◆ **What you should do**
Your answer must be an exact copy of the records below, with every picture left out.

◆ **Collected data**
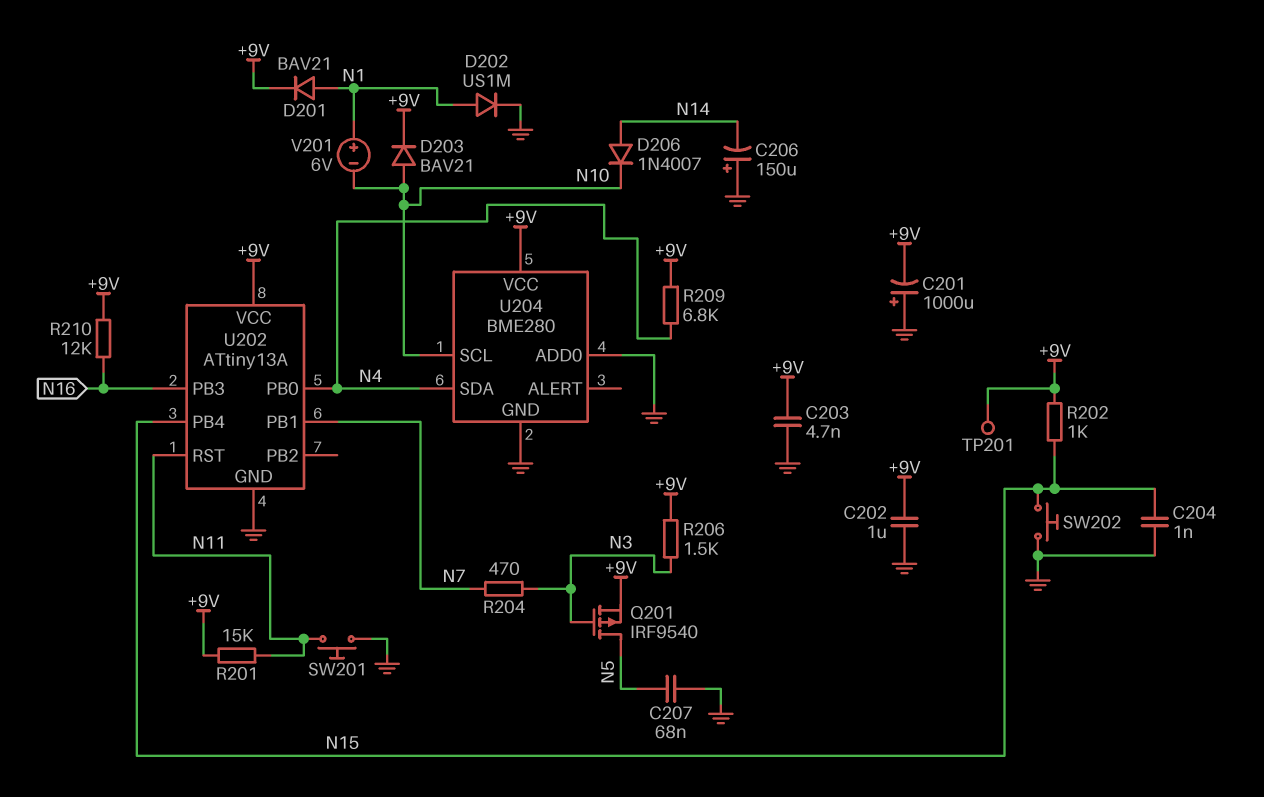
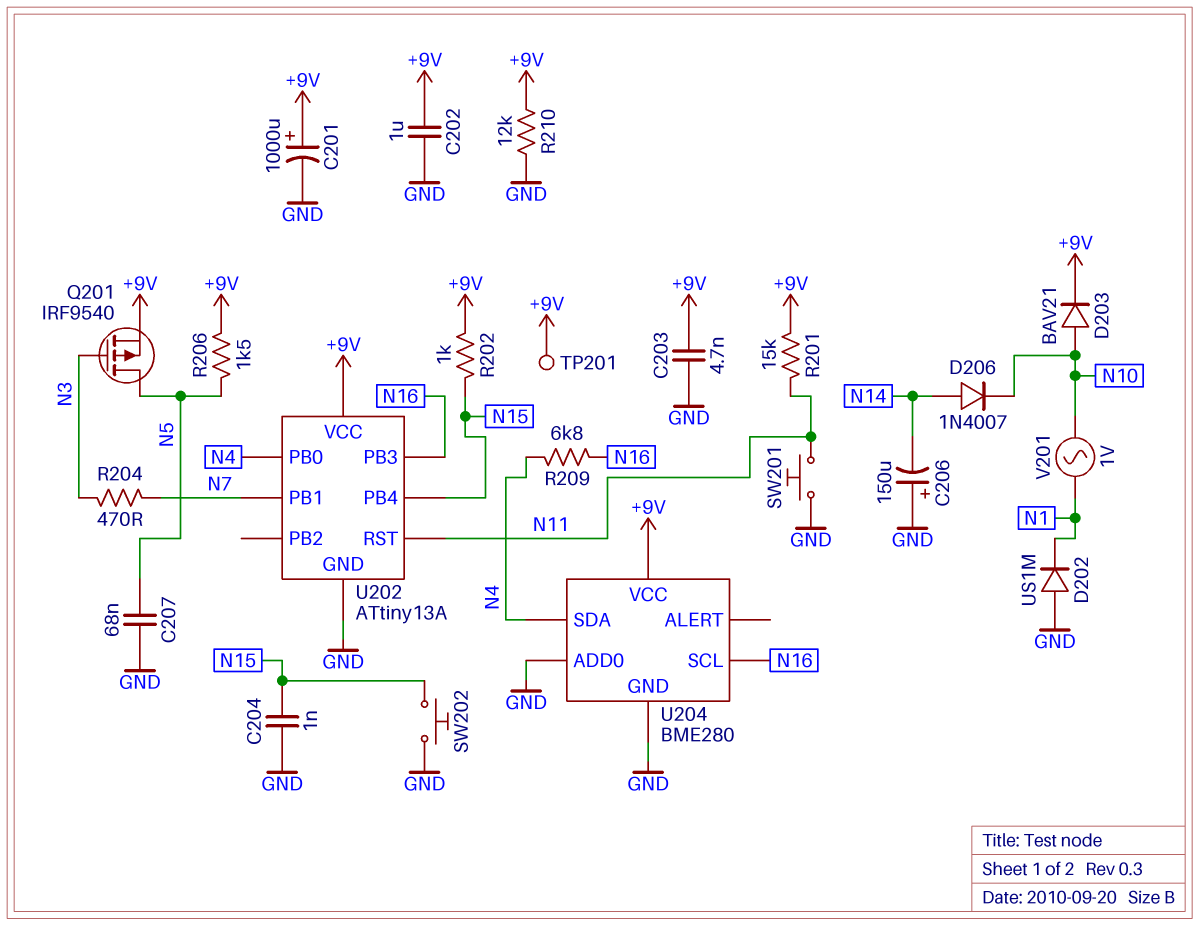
C201: 1000uF (plus GND, minus +9V) -> 1000uF (plus +9V, minus GND)
D201: diode BAV21 (A N1, K +9V) -> none
D202: diode US1M (A N1, K GND) -> diode US1M (A GND, K N1)
R206: 1.5k (+9V, N3) -> 1.5k (+9V, N5)
R209: 6.8k (+9V, N4) -> 6.8k (N4, N16)
R210: 12k (+9V, N16) -> 12k (+9V, GND)
U204 pin SCL: N10 -> N16
V201: 6V (plus N1, minus N10) -> AC 1V (N1, N10)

◆ **Result**
C201: 1000uF (plus GND, minus +9V) -> 1000uF (plus +9V, minus GND)
D201: diode BAV21 (A N1, K +9V) -> none
D202: diode US1M (A N1, K GND) -> diode US1M (A GND, K N1)
R206: 1.5k (+9V, N3) -> 1.5k (+9V, N5)
R209: 6.8k (+9V, N4) -> 6.8k (N4, N16)
R210: 12k (+9V, N16) -> 12k (+9V, GND)
U204 pin SCL: N10 -> N16
V201: 6V (plus N1, minus N10) -> AC 1V (N1, N10)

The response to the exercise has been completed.